═════ Source data ═════

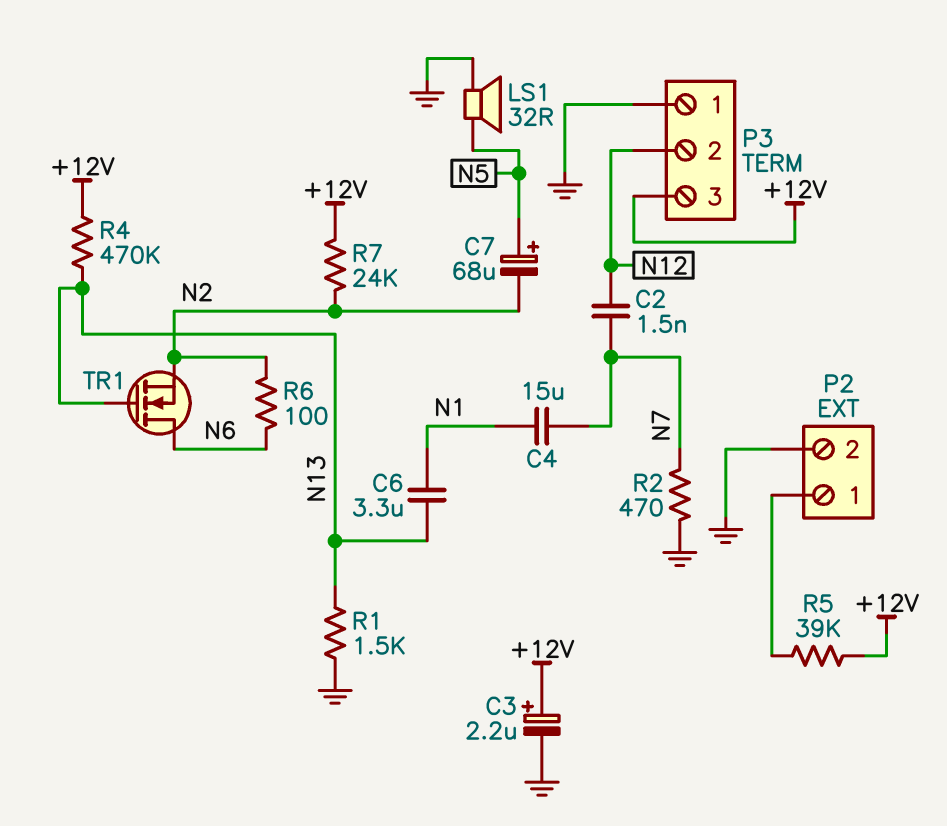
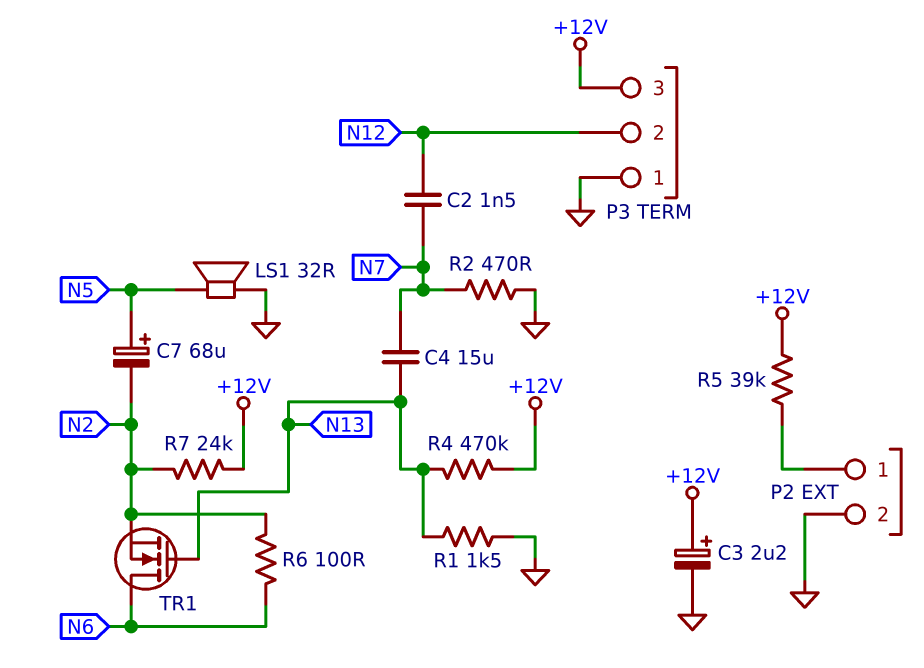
C4: 15uF (N1, N7) -> 15uF (N7, N13)
C6: 3.3uF (N1, N13) -> none

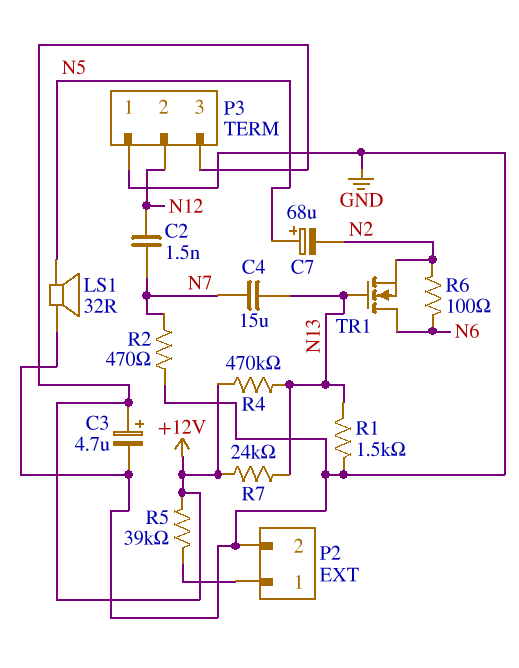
C3: 2.2uF (plus +12V, minus GND) -> 4.7uF (plus +12V, minus GND)
R7: 24k (+12V, N2) -> 24k (+12V, N13)

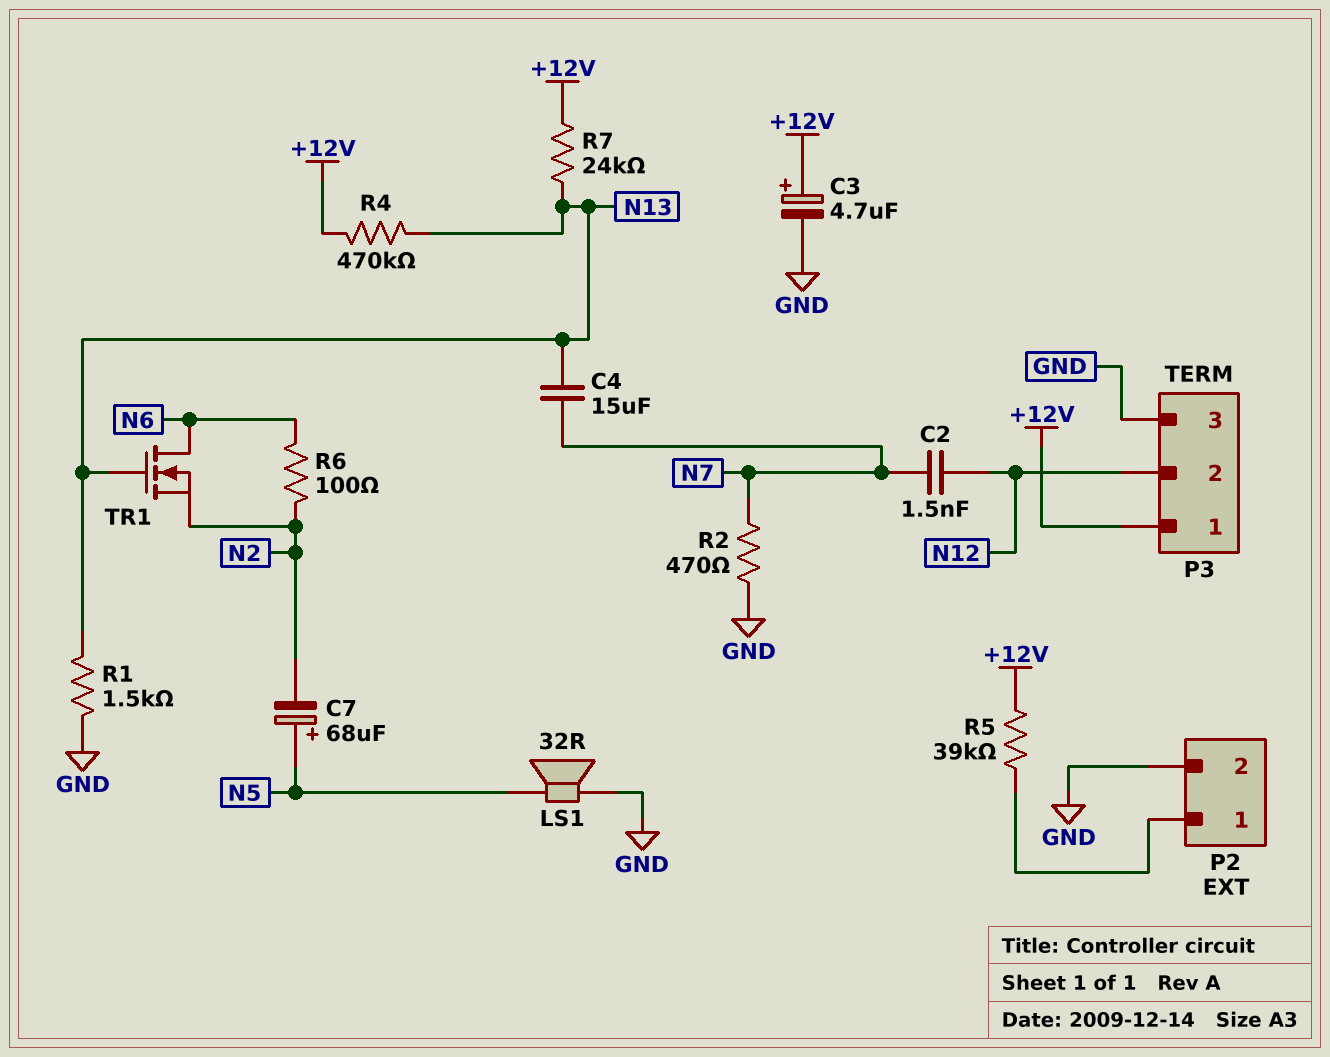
P3 pin 1: GND -> +12V
P3 pin 3: +12V -> GND

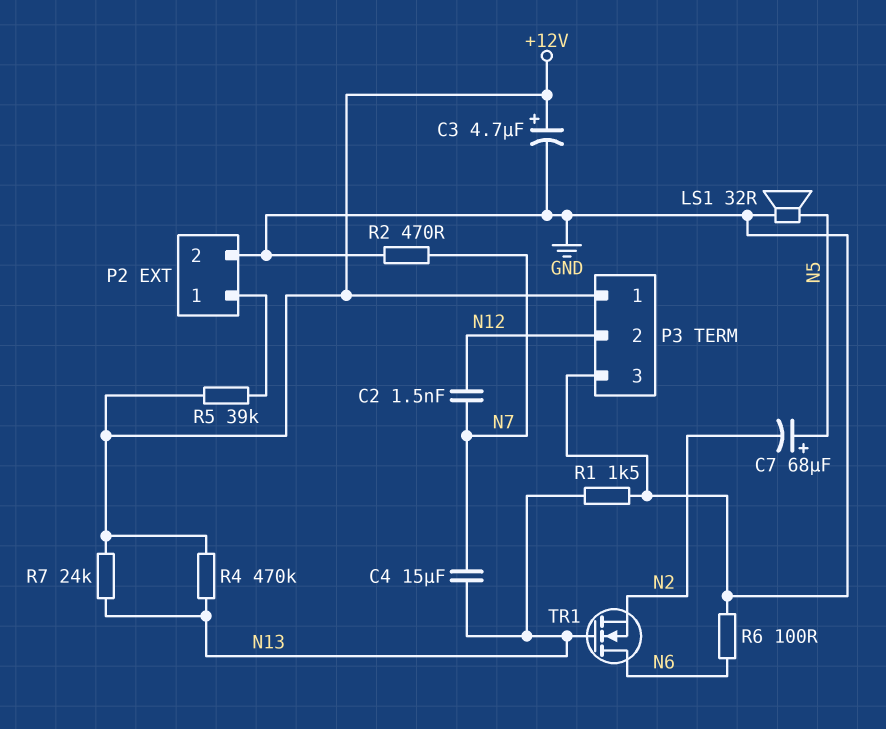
R6: 100 (N2, N6) -> 100 (GND, N6)

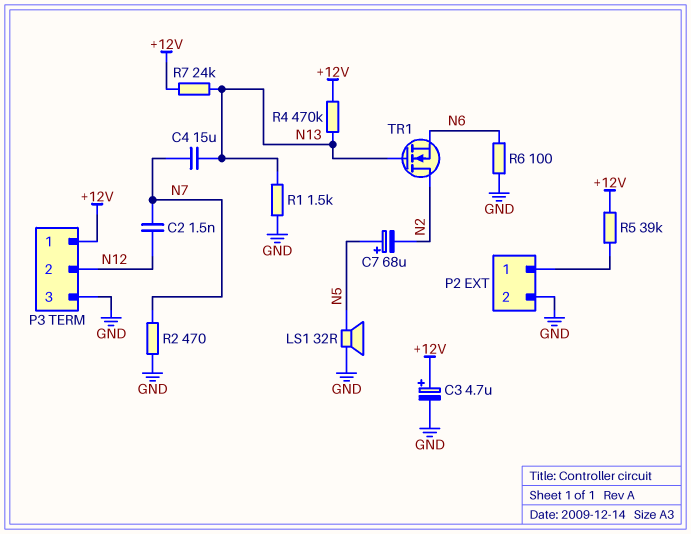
TR1: NMOS (G N13, D N6, S N2) -> NMOS (G N13, D N2, S N6)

═════

**The task:** Find the line that contains "R6: 100 (N2, N6) -> 100 (GND, N6)". Copy it and every line after it through the end of the listing exactly, but not the pictures.

**Answer space:**
R6: 100 (N2, N6) -> 100 (GND, N6)

TR1: NMOS (G N13, D N6, S N2) -> NMOS (G N13, D N2, S N6)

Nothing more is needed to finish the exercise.